- **How to complete this task**: Could you set down exactly the lines of the data below, starting at the one that holds "TR3: NPN TIP120" and ending at the one that holds "U4 pin VSS: GND -> none", both included, and only those?

- **Change detection outputs**:
────────────────
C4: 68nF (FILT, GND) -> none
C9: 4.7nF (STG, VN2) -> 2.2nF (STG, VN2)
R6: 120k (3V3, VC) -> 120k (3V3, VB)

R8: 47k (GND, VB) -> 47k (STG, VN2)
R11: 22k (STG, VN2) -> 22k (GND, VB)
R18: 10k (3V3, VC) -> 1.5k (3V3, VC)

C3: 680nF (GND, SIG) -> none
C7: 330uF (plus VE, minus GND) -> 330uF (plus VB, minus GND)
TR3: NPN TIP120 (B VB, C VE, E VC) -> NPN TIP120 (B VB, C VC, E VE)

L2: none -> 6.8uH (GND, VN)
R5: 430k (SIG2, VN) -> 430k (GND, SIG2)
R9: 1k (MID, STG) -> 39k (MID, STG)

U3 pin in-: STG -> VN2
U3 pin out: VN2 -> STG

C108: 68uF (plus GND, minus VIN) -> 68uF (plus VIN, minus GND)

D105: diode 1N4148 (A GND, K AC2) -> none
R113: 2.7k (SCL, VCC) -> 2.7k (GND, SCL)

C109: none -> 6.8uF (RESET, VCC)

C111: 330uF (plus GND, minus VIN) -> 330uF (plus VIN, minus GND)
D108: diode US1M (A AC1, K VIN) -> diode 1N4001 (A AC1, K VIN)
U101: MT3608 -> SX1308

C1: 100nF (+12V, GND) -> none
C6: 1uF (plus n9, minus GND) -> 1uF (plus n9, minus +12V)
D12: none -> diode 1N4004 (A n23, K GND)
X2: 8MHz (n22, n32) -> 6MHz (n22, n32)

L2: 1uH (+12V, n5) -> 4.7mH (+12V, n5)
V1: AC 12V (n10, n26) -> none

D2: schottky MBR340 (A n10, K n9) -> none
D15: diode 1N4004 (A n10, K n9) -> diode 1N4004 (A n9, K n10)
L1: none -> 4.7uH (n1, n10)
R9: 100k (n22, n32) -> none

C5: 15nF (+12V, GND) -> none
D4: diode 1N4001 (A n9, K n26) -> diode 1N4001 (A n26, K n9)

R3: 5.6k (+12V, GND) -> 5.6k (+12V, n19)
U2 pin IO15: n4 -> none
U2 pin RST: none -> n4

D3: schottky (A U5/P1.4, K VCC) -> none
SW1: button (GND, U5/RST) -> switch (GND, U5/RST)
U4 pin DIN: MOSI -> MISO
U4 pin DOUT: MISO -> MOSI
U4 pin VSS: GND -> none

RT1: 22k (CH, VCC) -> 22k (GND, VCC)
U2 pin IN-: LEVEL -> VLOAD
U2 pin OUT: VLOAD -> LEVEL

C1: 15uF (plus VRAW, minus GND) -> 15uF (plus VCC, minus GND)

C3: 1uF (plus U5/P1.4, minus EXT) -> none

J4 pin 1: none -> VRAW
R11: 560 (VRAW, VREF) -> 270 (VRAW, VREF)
────────────────
- **Output for this exercise**:
TR3: NPN TIP120 (B VB, C VE, E VC) -> NPN TIP120 (B VB, C VC, E VE)

L2: none -> 6.8uH (GND, VN)
R5: 430k (SIG2, VN) -> 430k (GND, SIG2)
R9: 1k (MID, STG) -> 39k (MID, STG)

U3 pin in-: STG -> VN2
U3 pin out: VN2 -> STG

C108: 68uF (plus GND, minus VIN) -> 68uF (plus VIN, minus GND)

D105: diode 1N4148 (A GND, K AC2) -> none
R113: 2.7k (SCL, VCC) -> 2.7k (GND, SCL)

C109: none -> 6.8uF (RESET, VCC)

C111: 330uF (plus GND, minus VIN) -> 330uF (plus VIN, minus GND)
D108: diode US1M (A AC1, K VIN) -> diode 1N4001 (A AC1, K VIN)
U101: MT3608 -> SX1308

C1: 100nF (+12V, GND) -> none
C6: 1uF (plus n9, minus GND) -> 1uF (plus n9, minus +12V)
D12: none -> diode 1N4004 (A n23, K GND)
X2: 8MHz (n22, n32) -> 6MHz (n22, n32)

L2: 1uH (+12V, n5) -> 4.7mH (+12V, n5)
V1: AC 12V (n10, n26) -> none

D2: schottky MBR340 (A n10, K n9) -> none
D15: diode 1N4004 (A n10, K n9) -> diode 1N4004 (A n9, K n10)
L1: none -> 4.7uH (n1, n10)
R9: 100k (n22, n32) -> none

C5: 15nF (+12V, GND) -> none
D4: diode 1N4001 (A n9, K n26) -> diode 1N4001 (A n26, K n9)

R3: 5.6k (+12V, GND) -> 5.6k (+12V, n19)
U2 pin IO15: n4 -> none
U2 pin RST: none -> n4

D3: schottky (A U5/P1.4, K VCC) -> none
SW1: button (GND, U5/RST) -> switch (GND, U5/RST)
U4 pin DIN: MOSI -> MISO
U4 pin DOUT: MISO -> MOSI
U4 pin VSS: GND -> none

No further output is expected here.